── Supplied material

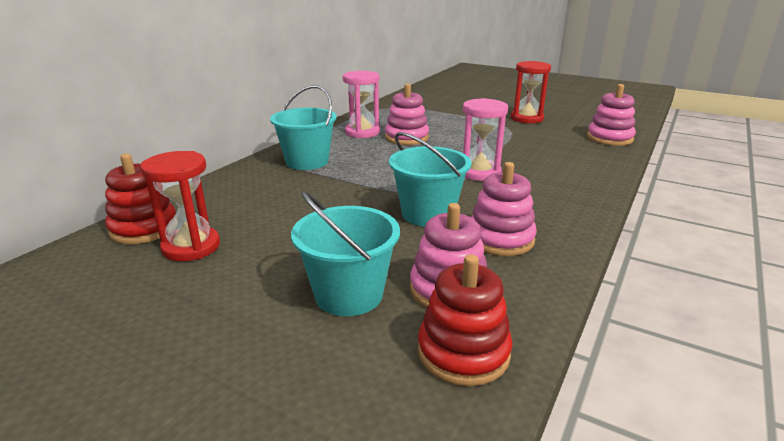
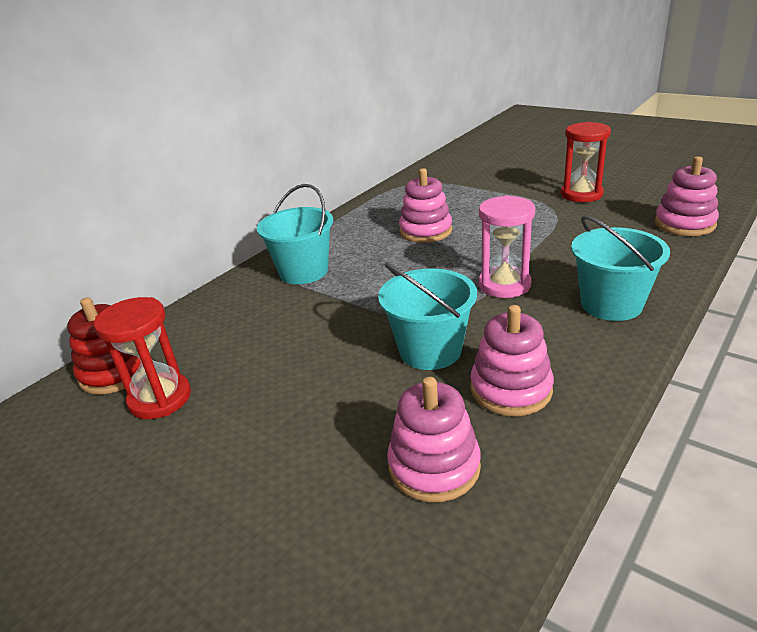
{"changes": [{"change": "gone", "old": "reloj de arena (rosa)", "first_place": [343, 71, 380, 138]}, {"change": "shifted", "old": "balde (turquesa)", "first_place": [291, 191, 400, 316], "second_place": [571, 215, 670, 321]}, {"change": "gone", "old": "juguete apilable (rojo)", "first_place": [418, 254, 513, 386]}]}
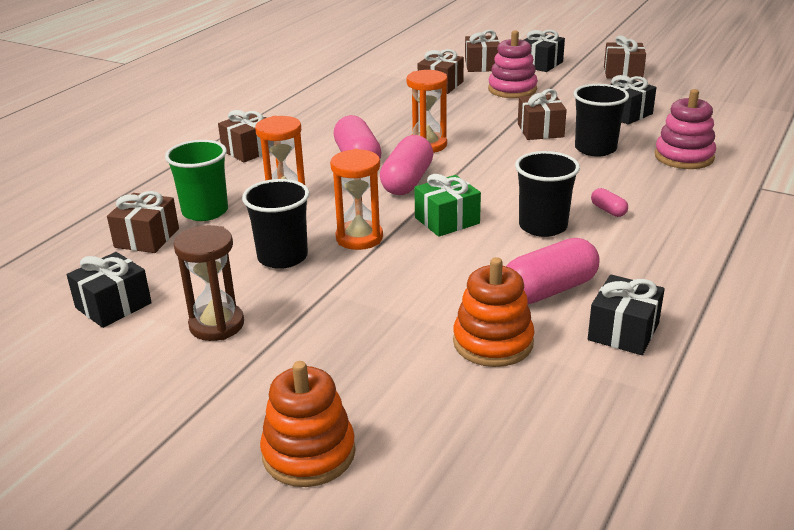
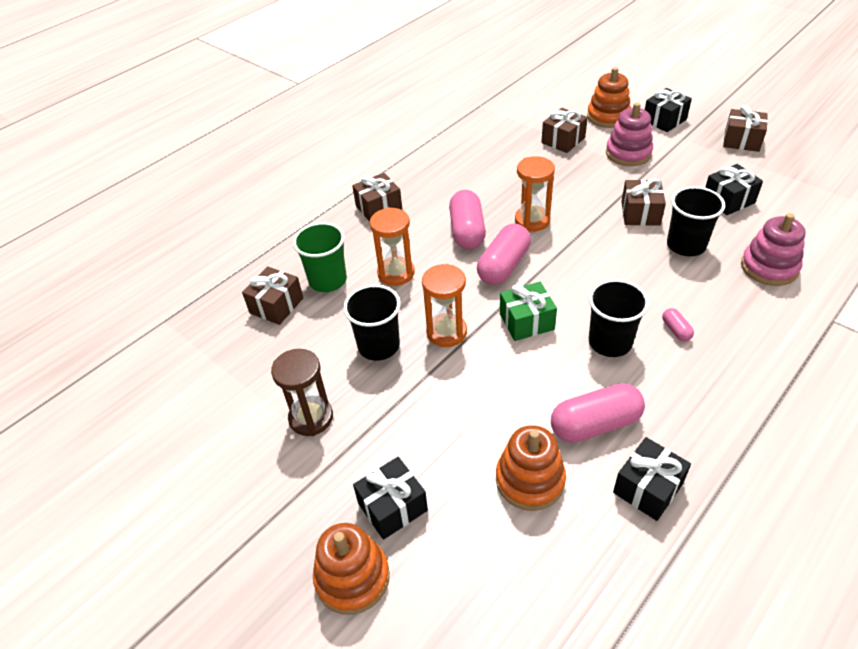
{"changes": [{"change": "swapped", "old": "regalo (marrón)", "new": "juguete apilable (naranja)", "first_place": [465, 30, 500, 72], "second_place": [587, 67, 631, 128]}, {"change": "shifted", "old": "regalo (negro)", "first_place": [67, 252, 152, 328], "second_place": [353, 457, 428, 540]}]}
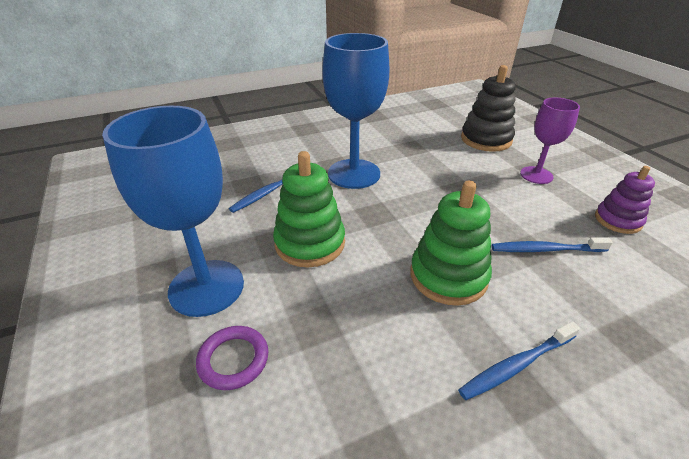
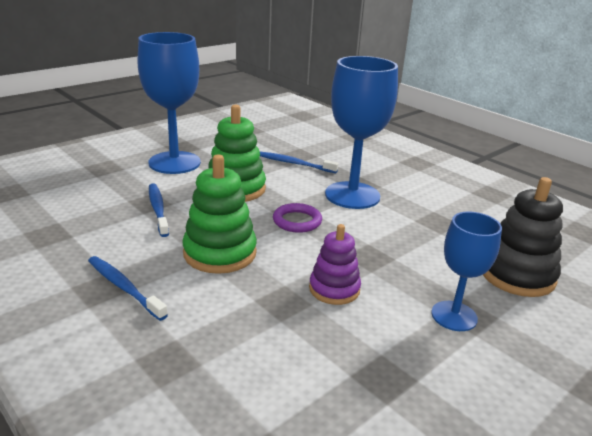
{"changes": [{"change": "repainted", "old": "copa (morado)", "new": "copa (azul)", "first_place": [520, 98, 580, 184], "second_place": [431, 212, 502, 331]}, {"change": "shifted", "old": "juguete apilable (morado)", "first_place": [595, 166, 655, 234], "second_place": [309, 224, 361, 305]}, {"change": "shifted", "old": "cepillo de dientes (azul)", "first_place": [492, 237, 613, 252], "second_place": [149, 183, 169, 237]}, {"change": "shifted", "old": "anillo (morado)", "first_place": [196, 326, 268, 390], "second_place": [273, 203, 322, 233]}]}
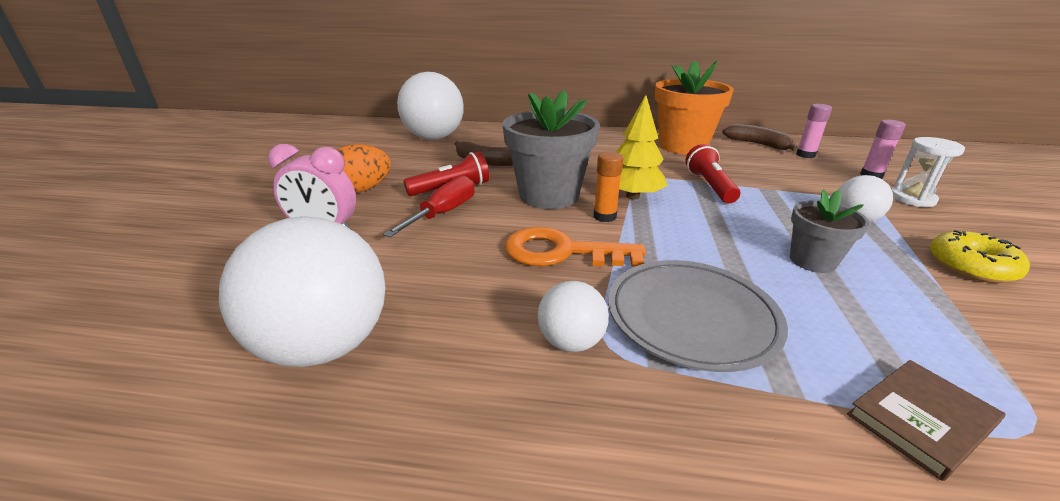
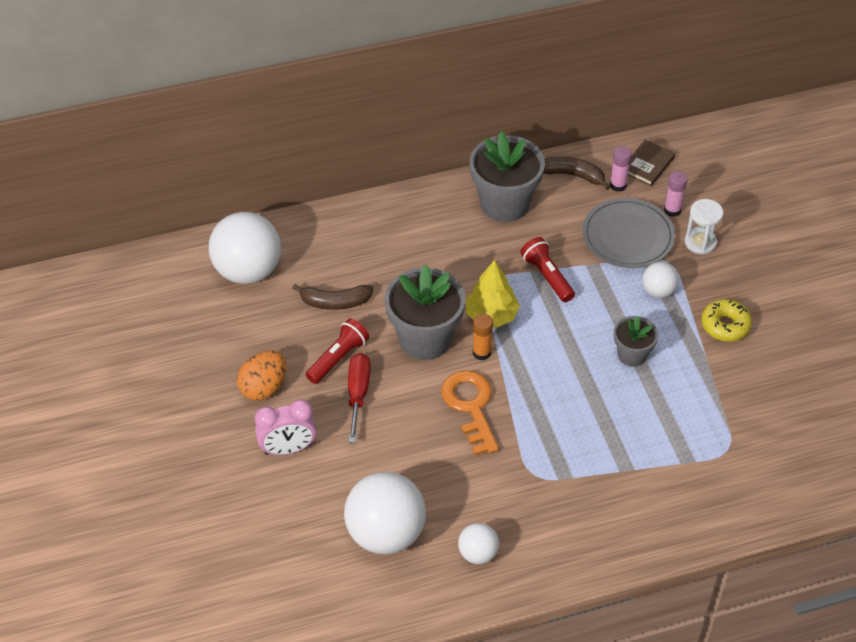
{"changes": [{"change": "repainted", "old": "maceta (naranja)", "new": "maceta (gris)", "first_place": [655, 61, 734, 155], "second_place": [470, 131, 545, 222]}, {"change": "rotated", "old": "llave (naranja)", "first_place": [504, 227, 646, 267], "second_place": [441, 370, 499, 456], "degrees": 90}, {"change": "shifted", "old": "plato (gris)", "first_place": [608, 260, 788, 372], "second_place": [582, 198, 675, 268]}, {"change": "shifted", "old": "pelota (blanco)", "first_place": [538, 281, 609, 352], "second_place": [458, 523, 499, 564]}, {"change": "shifted", "old": "libro (marrón)", "first_place": [847, 360, 1005, 481], "second_place": [628, 140, 675, 186]}]}
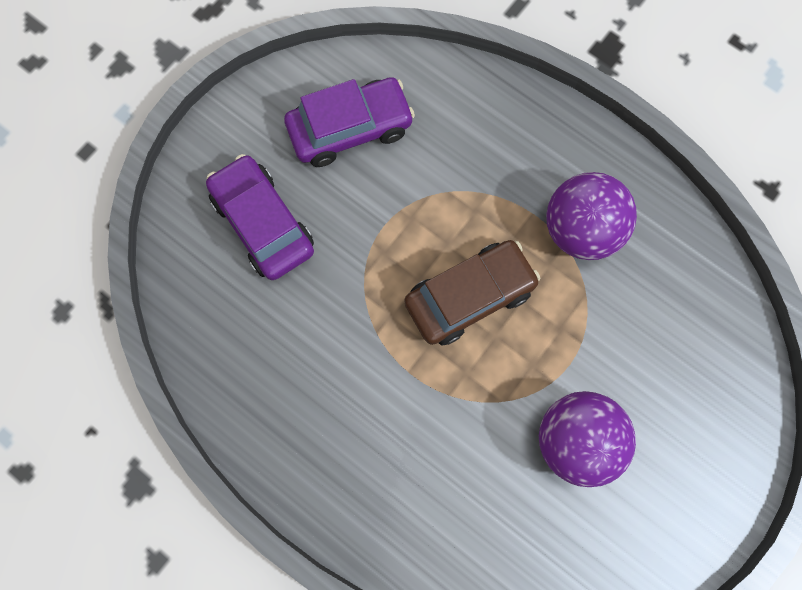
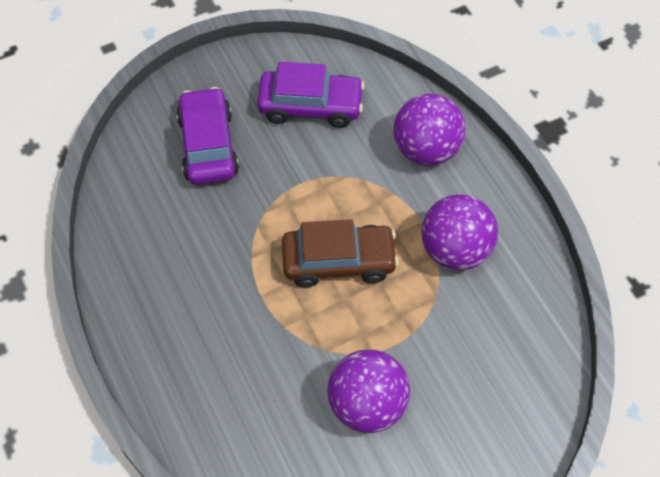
{"changes": [{"change": "new", "new": "pelota (morado)", "second_place": [393, 94, 466, 166]}]}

────

**Your assignment:**
Leaving the pictures out, give back each line above exactly.

**Reply:**
{"changes": [{"change": "gone", "old": "reloj de arena (rosa)", "first_place": [343, 71, 380, 138]}, {"change": "shifted", "old": "balde (turquesa)", "first_place": [291, 191, 400, 316], "second_place": [571, 215, 670, 321]}, {"change": "gone", "old": "juguete apilable (rojo)", "first_place": [418, 254, 513, 386]}]}
{"changes": [{"change": "swapped", "old": "regalo (marrón)", "new": "juguete apilable (naranja)", "first_place": [465, 30, 500, 72], "second_place": [587, 67, 631, 128]}, {"change": "shifted", "old": "regalo (negro)", "first_place": [67, 252, 152, 328], "second_place": [353, 457, 428, 540]}]}
{"changes": [{"change": "repainted", "old": "copa (morado)", "new": "copa (azul)", "first_place": [520, 98, 580, 184], "second_place": [431, 212, 502, 331]}, {"change": "shifted", "old": "juguete apilable (morado)", "first_place": [595, 166, 655, 234], "second_place": [309, 224, 361, 305]}, {"change": "shifted", "old": "cepillo de dientes (azul)", "first_place": [492, 237, 613, 252], "second_place": [149, 183, 169, 237]}, {"change": "shifted", "old": "anillo (morado)", "first_place": [196, 326, 268, 390], "second_place": [273, 203, 322, 233]}]}
{"changes": [{"change": "repainted", "old": "maceta (naranja)", "new": "maceta (gris)", "first_place": [655, 61, 734, 155], "second_place": [470, 131, 545, 222]}, {"change": "rotated", "old": "llave (naranja)", "first_place": [504, 227, 646, 267], "second_place": [441, 370, 499, 456], "degrees": 90}, {"change": "shifted", "old": "plato (gris)", "first_place": [608, 260, 788, 372], "second_place": [582, 198, 675, 268]}, {"change": "shifted", "old": "pelota (blanco)", "first_place": [538, 281, 609, 352], "second_place": [458, 523, 499, 564]}, {"change": "shifted", "old": "libro (marrón)", "first_place": [847, 360, 1005, 481], "second_place": [628, 140, 675, 186]}]}
{"changes": [{"change": "new", "new": "pelota (morado)", "second_place": [393, 94, 466, 166]}]}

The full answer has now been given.